WORK TASK: Copy every line of the following data that includes the string "none".

-------- INPUT RECORDS

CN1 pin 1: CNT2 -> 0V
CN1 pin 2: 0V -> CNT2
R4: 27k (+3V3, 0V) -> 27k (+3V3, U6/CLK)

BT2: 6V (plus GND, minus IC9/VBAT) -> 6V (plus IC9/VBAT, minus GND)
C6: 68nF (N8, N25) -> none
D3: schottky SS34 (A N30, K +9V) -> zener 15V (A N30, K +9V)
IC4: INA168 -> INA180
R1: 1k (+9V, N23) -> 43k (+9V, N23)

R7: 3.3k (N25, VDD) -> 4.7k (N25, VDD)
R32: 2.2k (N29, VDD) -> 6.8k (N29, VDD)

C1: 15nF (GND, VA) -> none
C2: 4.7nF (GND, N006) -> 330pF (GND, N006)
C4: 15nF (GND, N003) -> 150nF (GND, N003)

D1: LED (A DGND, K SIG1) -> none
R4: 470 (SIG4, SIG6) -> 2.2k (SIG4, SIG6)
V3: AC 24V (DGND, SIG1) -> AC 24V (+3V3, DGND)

----------------

ANSWER TO THIS EXERCISE:
C6: 68nF (N8, N25) -> none
C1: 15nF (GND, VA) -> none
D1: LED (A DGND, K SIG1) -> none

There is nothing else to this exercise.